§ Directions for this task
The answer must be a single number: how many lines below contain "HALL".

---

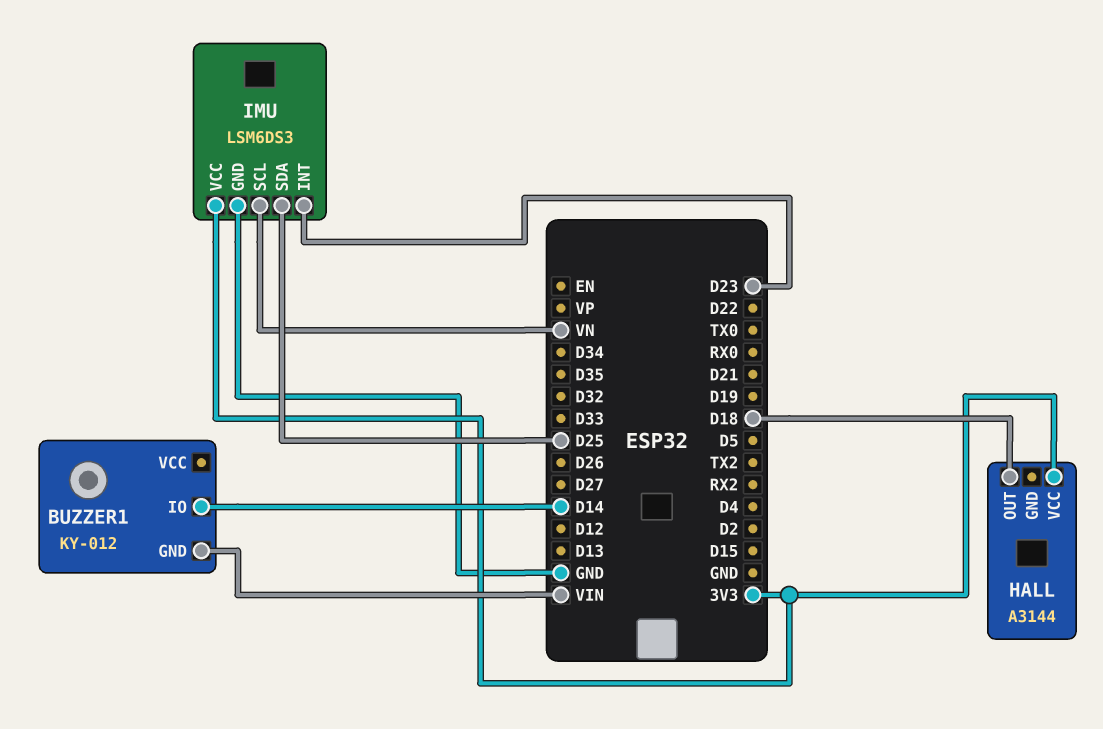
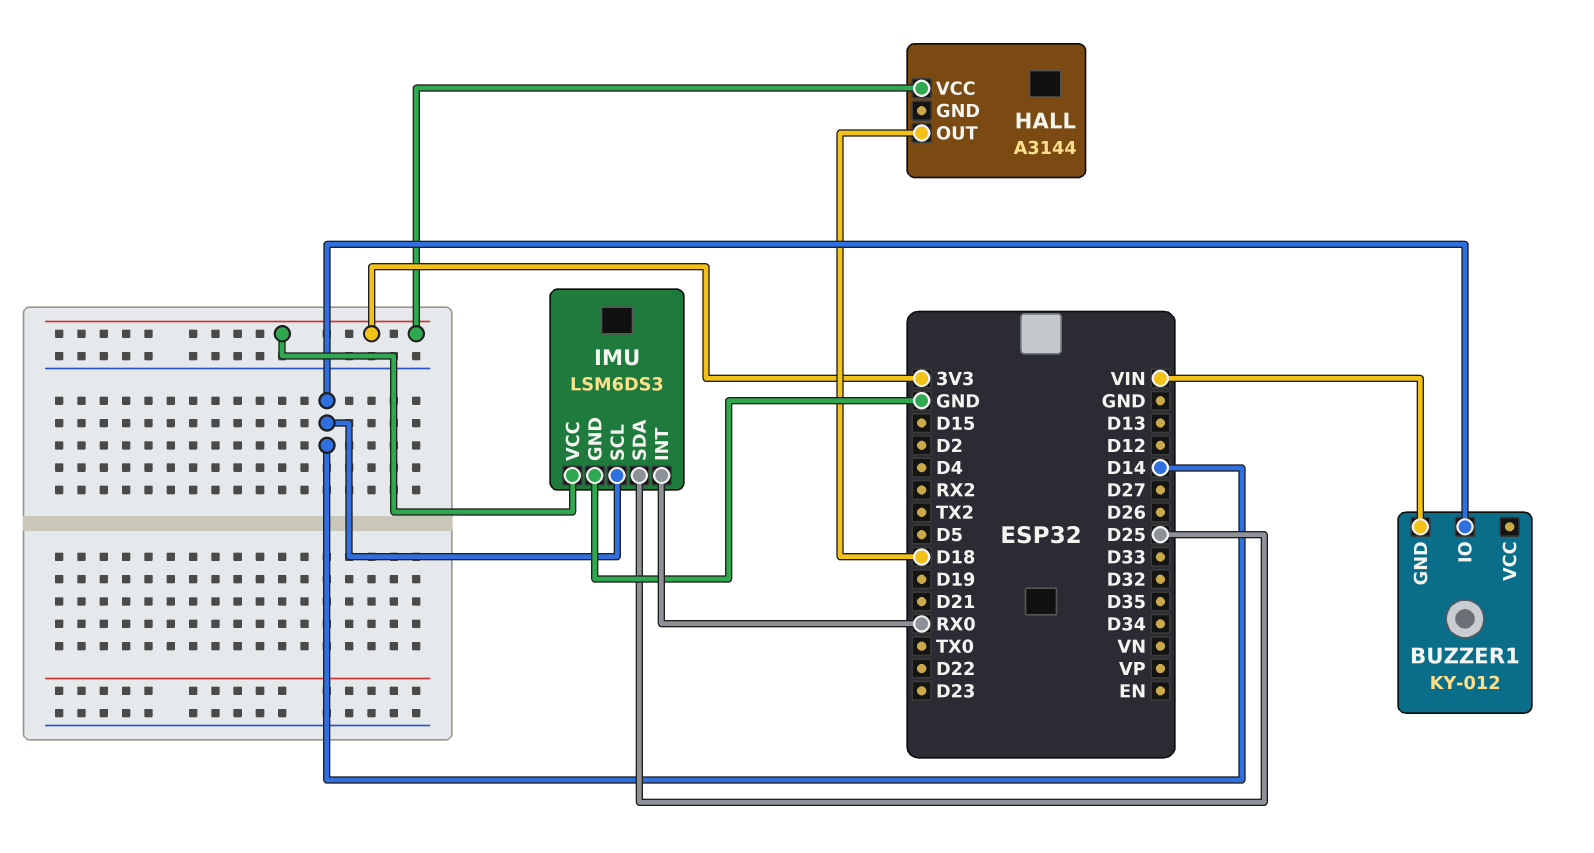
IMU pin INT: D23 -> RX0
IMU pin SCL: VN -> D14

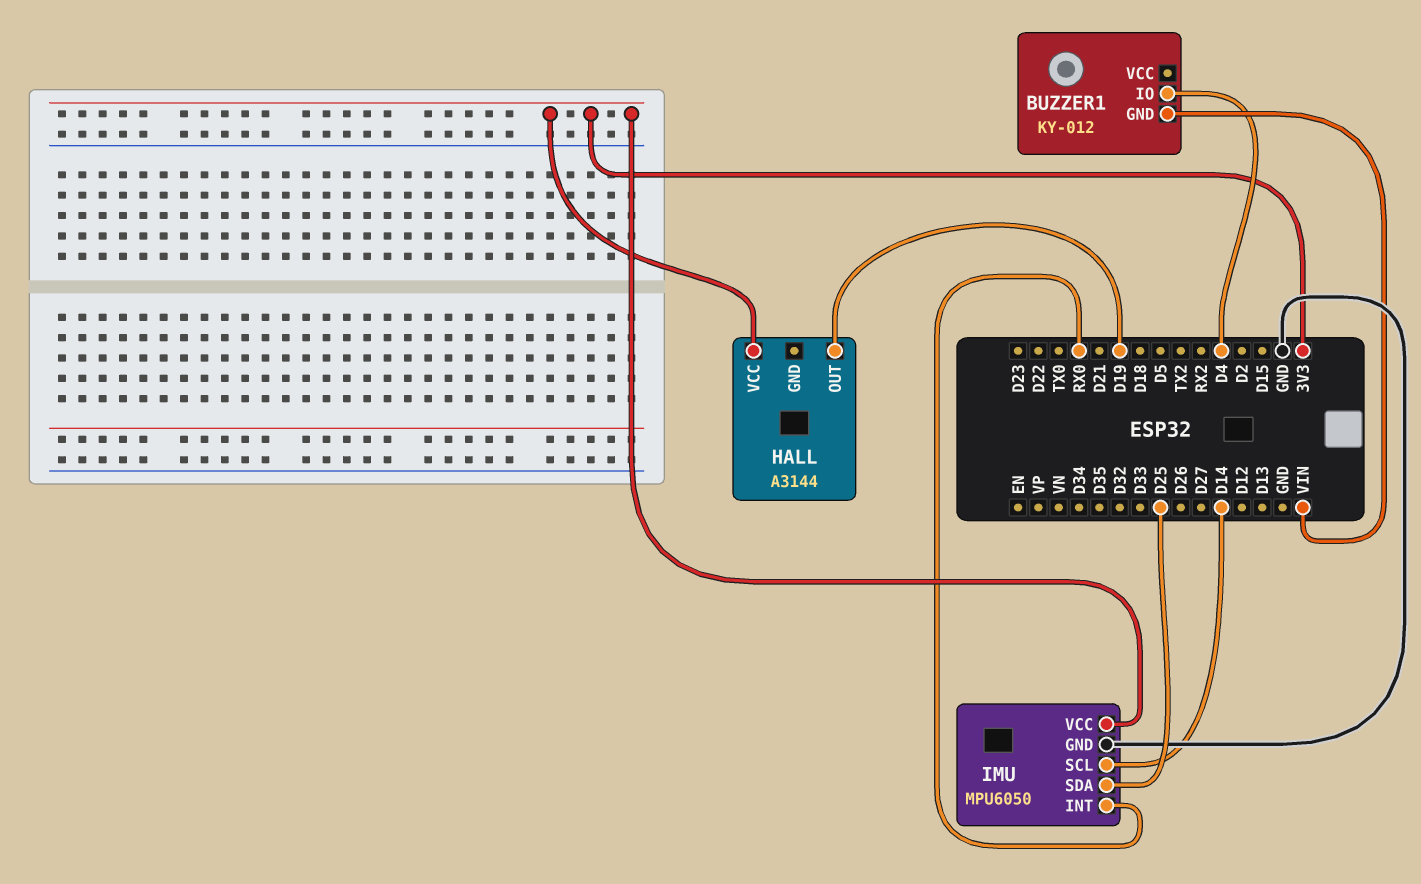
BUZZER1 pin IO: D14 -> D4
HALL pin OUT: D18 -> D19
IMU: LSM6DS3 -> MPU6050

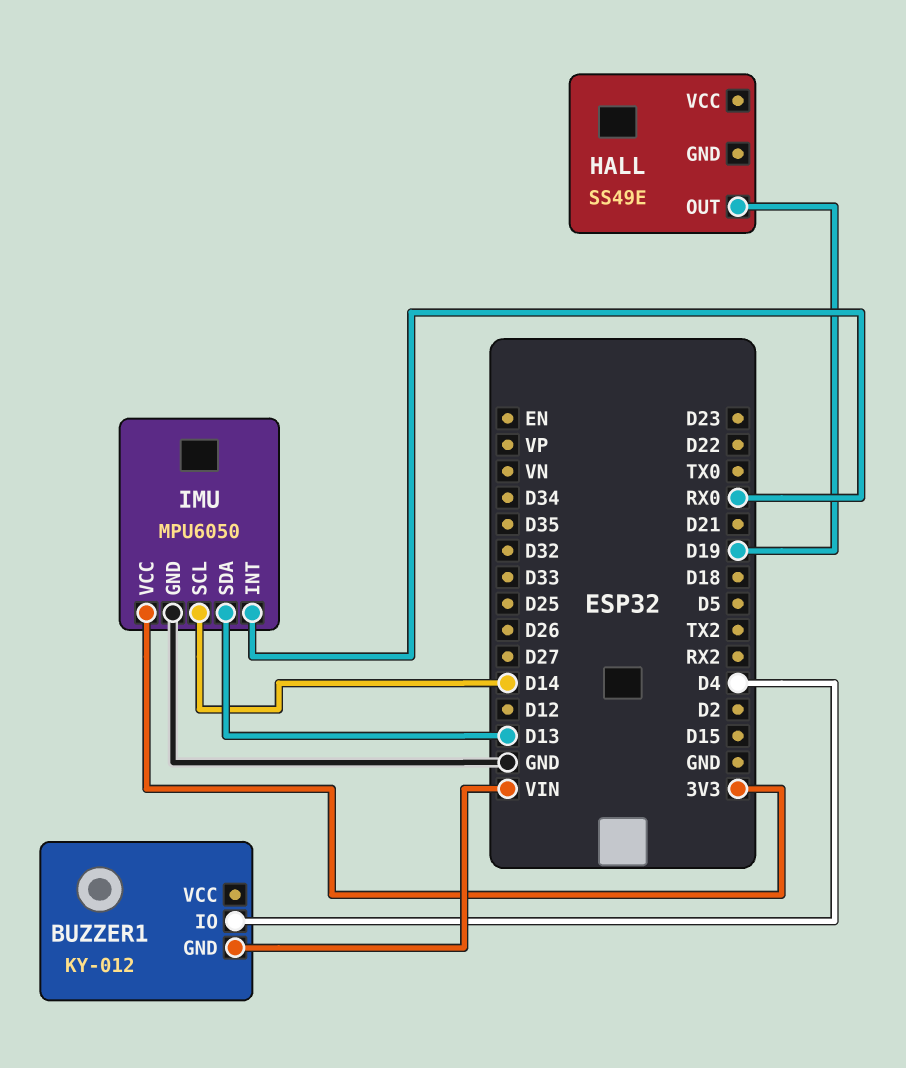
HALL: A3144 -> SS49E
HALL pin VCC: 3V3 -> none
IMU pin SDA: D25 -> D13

---

§ Task response
3